§ **Task brief**
Copy every line of the entries that includes the word "yellow".

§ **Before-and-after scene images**

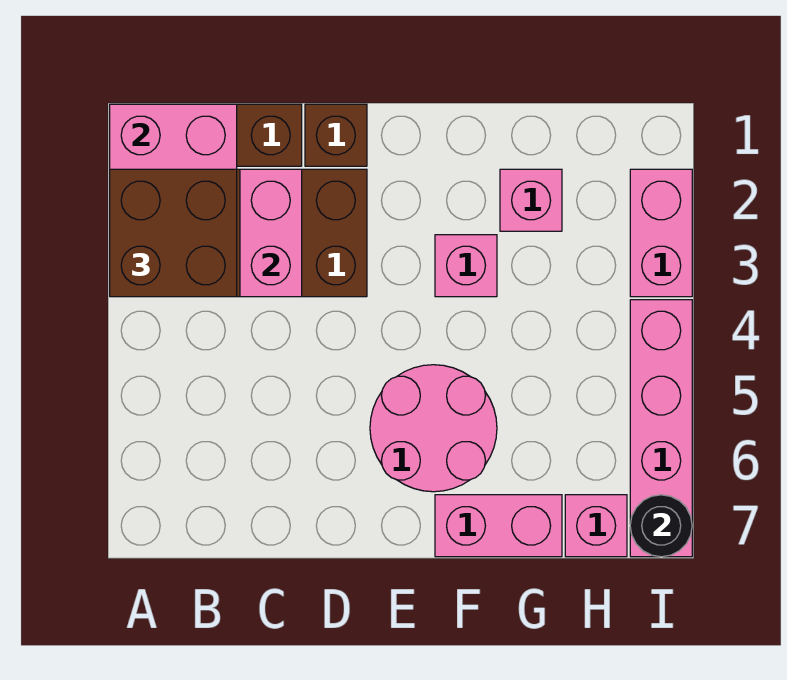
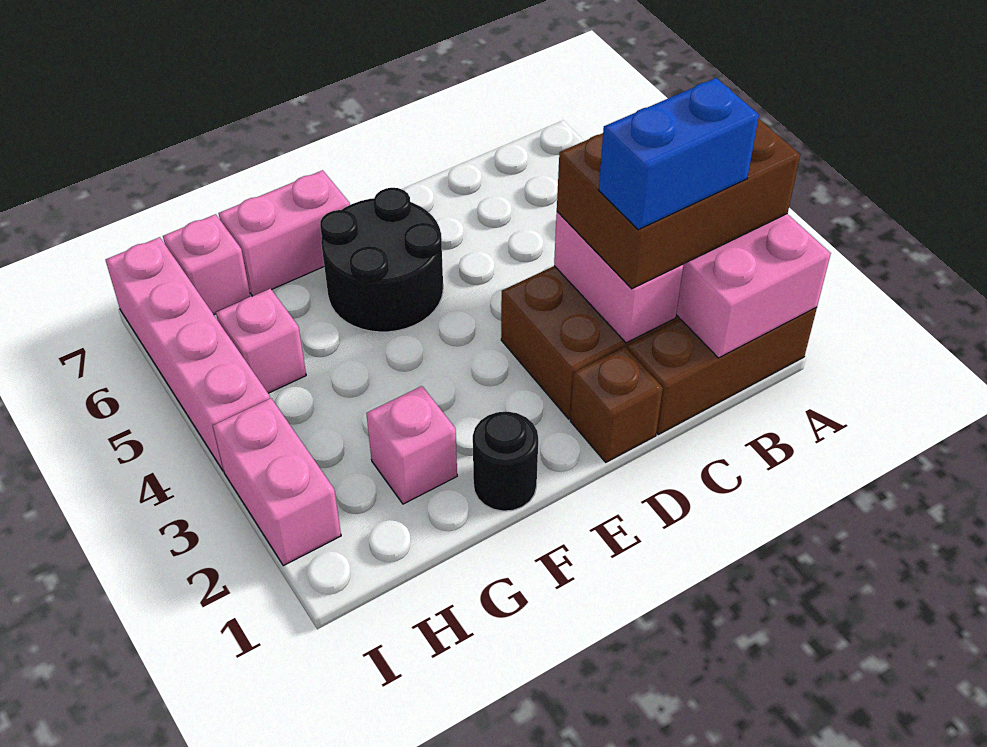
brown brick A2:B3 level 3 -> brown brick A2:C3 level 3
none -> blue brick B2:C2 level 4
pink round brick E5:F6 level 1 -> black round brick E5:F6 level 1
pink brick F3 level 1 -> pink brick H5 level 1
black round brick I7 level 2 -> black round brick F1 level 1

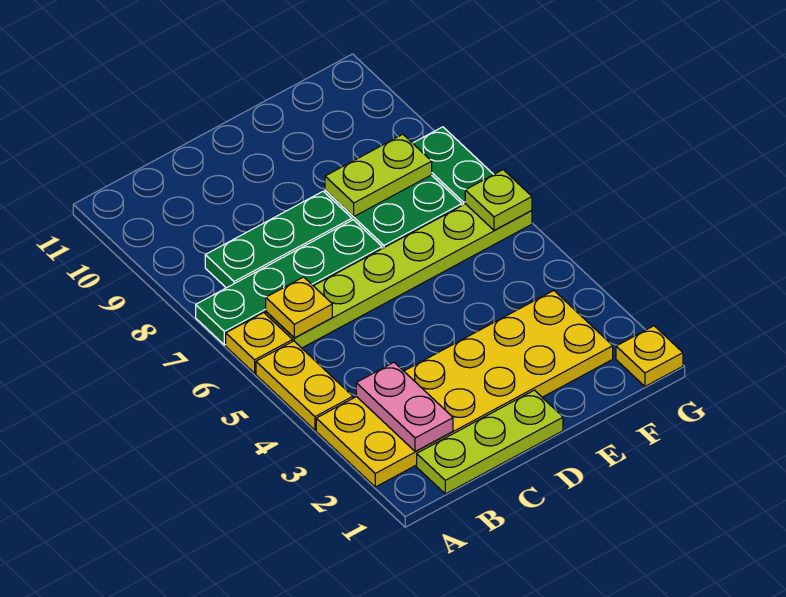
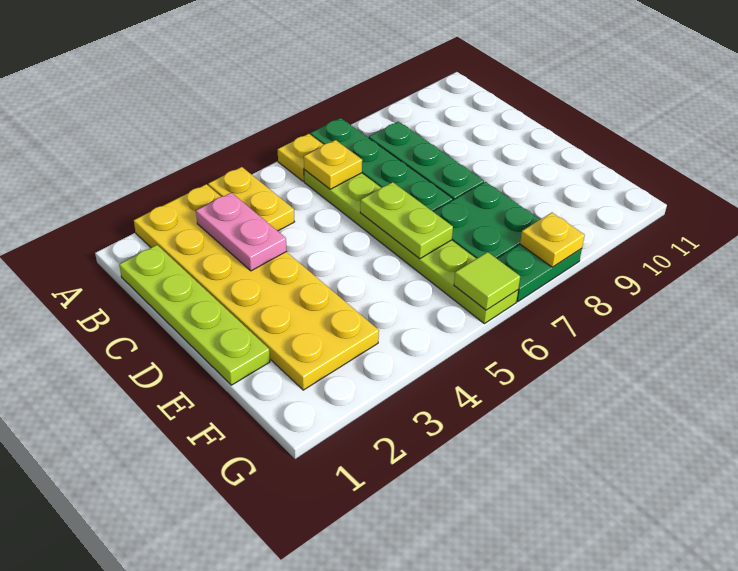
yellow plate A4:A5 level 1 -> yellow plate A4:B4 level 1
lime plate B1:D1 level 1 -> lime plate B1:E1 level 1
pink plate B2:B3 level 2 -> pink plate B3:C3 level 2
lime plate E8:F8 level 2 -> lime plate D6:E6 level 2
yellow plate G1 level 1 -> yellow plate G8 level 2
lime plate G6 level 2 -> lime tile G6 level 2

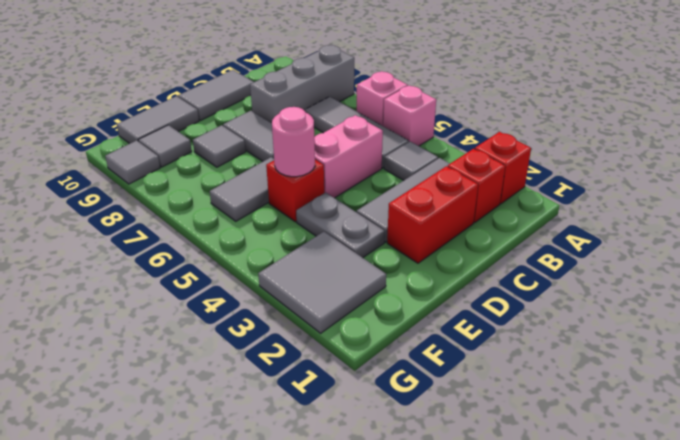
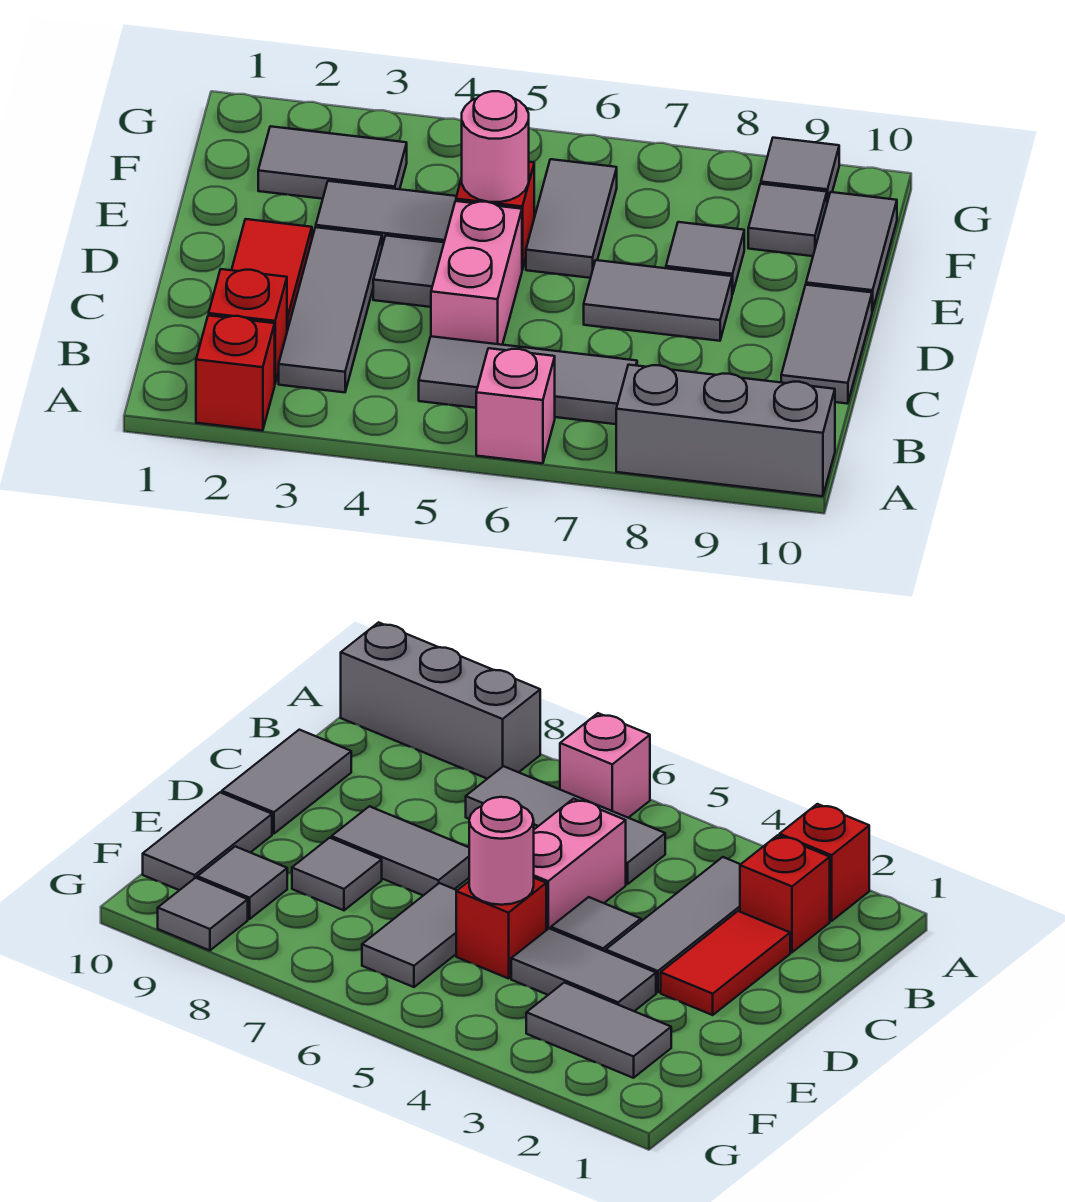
pink brick A5 level 1 -> none
grey brick A8:C8 level 1 -> grey brick A8:A10 level 1
grey tile B4 level 1 -> grey tile D4 level 1
red brick C2:D2 level 1 -> red tile C2:D2 level 1
grey plate E3:E4 level 1 -> grey tile E3:E4 level 1
grey tile F2:G3 level 1 -> grey tile F2:F3 level 1

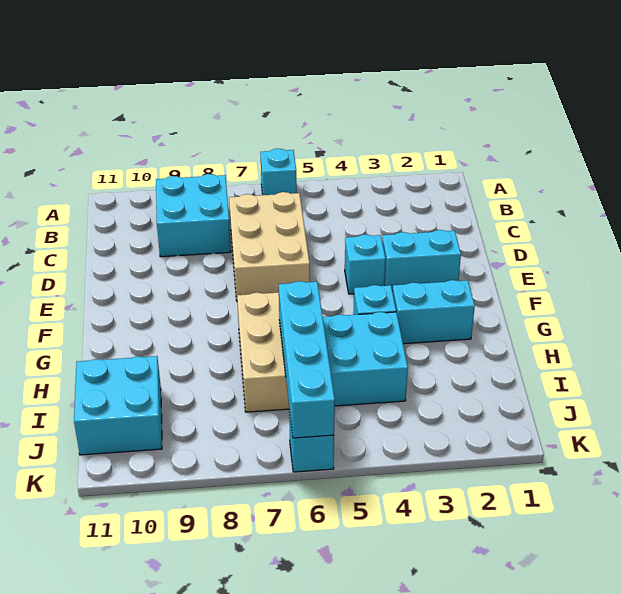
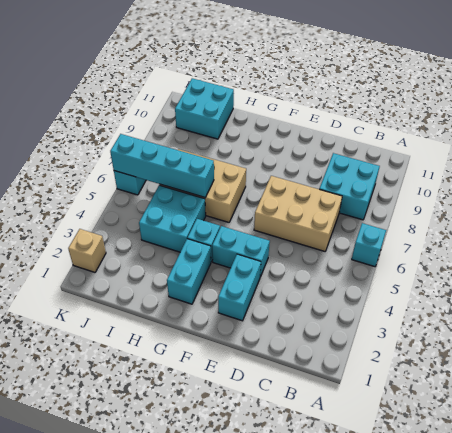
cyan brick E4 level 1 -> cyan brick E4:F4 level 1
none -> tan brick K2 level 1

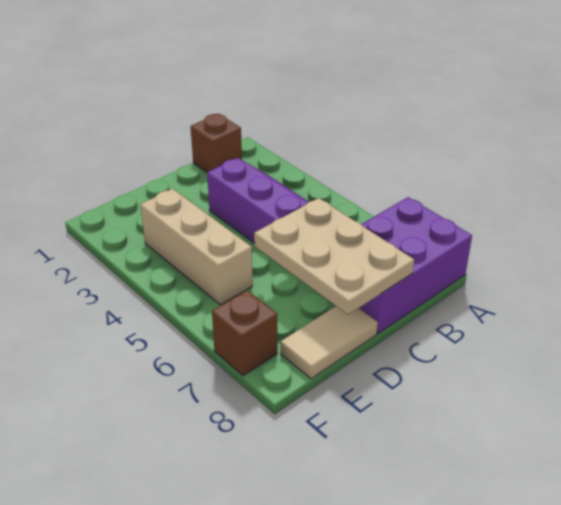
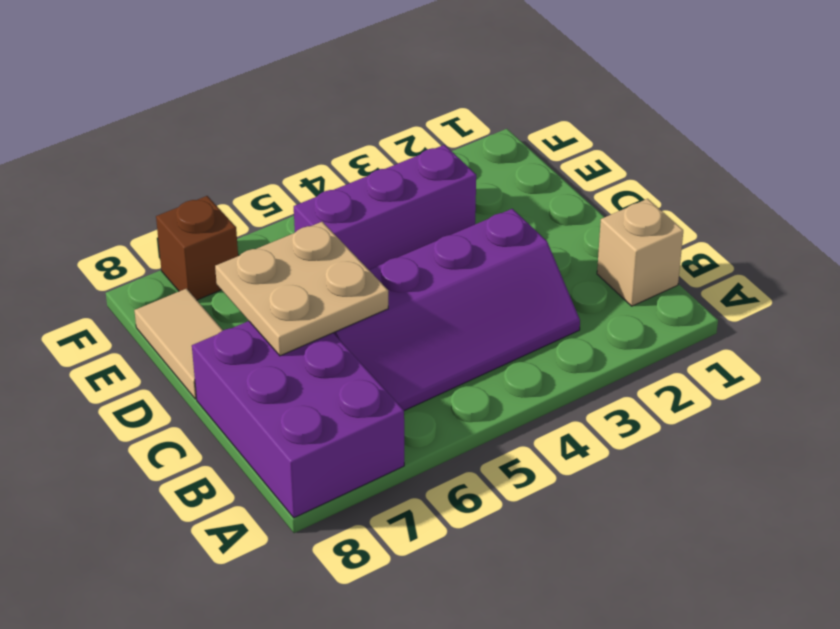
brown brick B1 level 1 -> tan brick B1 level 1
tan plate C6:D8 level 2 -> tan plate C6:D7 level 2
tan brick E3:E5 level 1 -> purple brick E3:E5 level 1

§ **Task answer**
yellow plate A4:A5 level 1 -> yellow plate A4:B4 level 1
yellow plate G1 level 1 -> yellow plate G8 level 2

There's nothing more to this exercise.